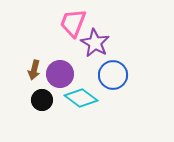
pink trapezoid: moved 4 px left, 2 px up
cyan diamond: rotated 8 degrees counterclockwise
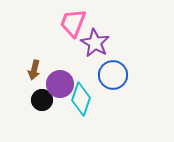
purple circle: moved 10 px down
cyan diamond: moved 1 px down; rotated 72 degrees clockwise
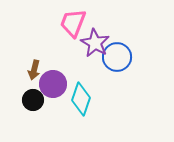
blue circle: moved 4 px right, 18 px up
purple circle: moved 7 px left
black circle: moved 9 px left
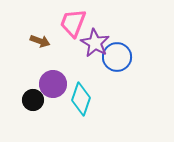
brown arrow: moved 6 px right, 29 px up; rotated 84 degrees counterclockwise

- _Task to carry out_
Print every line of the rows above verbatim, leaving out the picture lines.

- _Task solution_
pink trapezoid: moved 4 px left, 2 px up
cyan diamond: rotated 8 degrees counterclockwise
purple circle: moved 10 px down
cyan diamond: moved 1 px down; rotated 72 degrees clockwise
blue circle: moved 4 px right, 18 px up
purple circle: moved 7 px left
black circle: moved 9 px left
brown arrow: moved 6 px right, 29 px up; rotated 84 degrees counterclockwise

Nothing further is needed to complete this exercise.